# ACTIVITY
Restate every entry word for word.
-- Opening Marker --
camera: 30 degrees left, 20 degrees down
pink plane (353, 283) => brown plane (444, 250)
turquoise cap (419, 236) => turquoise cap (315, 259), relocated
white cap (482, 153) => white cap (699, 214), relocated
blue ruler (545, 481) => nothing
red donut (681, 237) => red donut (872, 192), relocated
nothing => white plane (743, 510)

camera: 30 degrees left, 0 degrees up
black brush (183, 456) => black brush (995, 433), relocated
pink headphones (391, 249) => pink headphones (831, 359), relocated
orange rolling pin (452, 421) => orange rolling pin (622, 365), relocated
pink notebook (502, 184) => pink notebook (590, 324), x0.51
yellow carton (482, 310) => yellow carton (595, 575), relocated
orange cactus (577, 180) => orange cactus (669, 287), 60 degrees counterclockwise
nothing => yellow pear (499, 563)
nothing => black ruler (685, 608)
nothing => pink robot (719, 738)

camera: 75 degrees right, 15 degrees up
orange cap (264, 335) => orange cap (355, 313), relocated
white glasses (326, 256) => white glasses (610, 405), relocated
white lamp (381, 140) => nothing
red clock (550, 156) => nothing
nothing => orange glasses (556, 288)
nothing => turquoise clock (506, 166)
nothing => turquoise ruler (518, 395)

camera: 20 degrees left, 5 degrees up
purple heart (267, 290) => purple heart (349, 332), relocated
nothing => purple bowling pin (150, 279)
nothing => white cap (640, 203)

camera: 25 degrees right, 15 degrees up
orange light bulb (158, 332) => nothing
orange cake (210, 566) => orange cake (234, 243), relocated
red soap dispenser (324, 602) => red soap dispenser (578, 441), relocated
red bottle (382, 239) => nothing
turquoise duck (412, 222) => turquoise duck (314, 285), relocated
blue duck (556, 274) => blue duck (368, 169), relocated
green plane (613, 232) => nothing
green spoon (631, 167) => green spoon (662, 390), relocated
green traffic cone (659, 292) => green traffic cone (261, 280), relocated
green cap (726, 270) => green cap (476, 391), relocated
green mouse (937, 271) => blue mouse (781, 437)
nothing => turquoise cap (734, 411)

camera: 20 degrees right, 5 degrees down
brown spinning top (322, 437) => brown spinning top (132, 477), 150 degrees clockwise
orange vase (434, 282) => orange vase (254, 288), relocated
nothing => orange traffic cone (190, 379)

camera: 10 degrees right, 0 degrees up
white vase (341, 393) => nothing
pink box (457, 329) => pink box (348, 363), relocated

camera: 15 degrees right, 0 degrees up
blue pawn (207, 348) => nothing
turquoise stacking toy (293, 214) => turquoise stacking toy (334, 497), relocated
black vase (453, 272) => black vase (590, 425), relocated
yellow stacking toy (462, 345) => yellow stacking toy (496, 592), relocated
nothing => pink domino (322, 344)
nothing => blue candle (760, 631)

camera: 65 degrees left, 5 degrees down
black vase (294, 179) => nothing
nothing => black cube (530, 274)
-- Closing Marker --
# ANSWER SECTION
camera: 30 degrees left, 20 degrees down
pink plane (353, 283) => brown plane (444, 250)
turquoise cap (419, 236) => turquoise cap (315, 259), relocated
white cap (482, 153) => white cap (699, 214), relocated
blue ruler (545, 481) => nothing
red donut (681, 237) => red donut (872, 192), relocated
nothing => white plane (743, 510)

camera: 30 degrees left, 0 degrees up
black brush (183, 456) => black brush (995, 433), relocated
pink headphones (391, 249) => pink headphones (831, 359), relocated
orange rolling pin (452, 421) => orange rolling pin (622, 365), relocated
pink notebook (502, 184) => pink notebook (590, 324), x0.51
yellow carton (482, 310) => yellow carton (595, 575), relocated
orange cactus (577, 180) => orange cactus (669, 287), 60 degrees counterclockwise
nothing => yellow pear (499, 563)
nothing => black ruler (685, 608)
nothing => pink robot (719, 738)

camera: 75 degrees right, 15 degrees up
orange cap (264, 335) => orange cap (355, 313), relocated
white glasses (326, 256) => white glasses (610, 405), relocated
white lamp (381, 140) => nothing
red clock (550, 156) => nothing
nothing => orange glasses (556, 288)
nothing => turquoise clock (506, 166)
nothing => turquoise ruler (518, 395)

camera: 20 degrees left, 5 degrees up
purple heart (267, 290) => purple heart (349, 332), relocated
nothing => purple bowling pin (150, 279)
nothing => white cap (640, 203)

camera: 25 degrees right, 15 degrees up
orange light bulb (158, 332) => nothing
orange cake (210, 566) => orange cake (234, 243), relocated
red soap dispenser (324, 602) => red soap dispenser (578, 441), relocated
red bottle (382, 239) => nothing
turquoise duck (412, 222) => turquoise duck (314, 285), relocated
blue duck (556, 274) => blue duck (368, 169), relocated
green plane (613, 232) => nothing
green spoon (631, 167) => green spoon (662, 390), relocated
green traffic cone (659, 292) => green traffic cone (261, 280), relocated
green cap (726, 270) => green cap (476, 391), relocated
green mouse (937, 271) => blue mouse (781, 437)
nothing => turquoise cap (734, 411)

camera: 20 degrees right, 5 degrees down
brown spinning top (322, 437) => brown spinning top (132, 477), 150 degrees clockwise
orange vase (434, 282) => orange vase (254, 288), relocated
nothing => orange traffic cone (190, 379)

camera: 10 degrees right, 0 degrees up
white vase (341, 393) => nothing
pink box (457, 329) => pink box (348, 363), relocated

camera: 15 degrees right, 0 degrees up
blue pawn (207, 348) => nothing
turquoise stacking toy (293, 214) => turquoise stacking toy (334, 497), relocated
black vase (453, 272) => black vase (590, 425), relocated
yellow stacking toy (462, 345) => yellow stacking toy (496, 592), relocated
nothing => pink domino (322, 344)
nothing => blue candle (760, 631)

camera: 65 degrees left, 5 degrees down
black vase (294, 179) => nothing
nothing => black cube (530, 274)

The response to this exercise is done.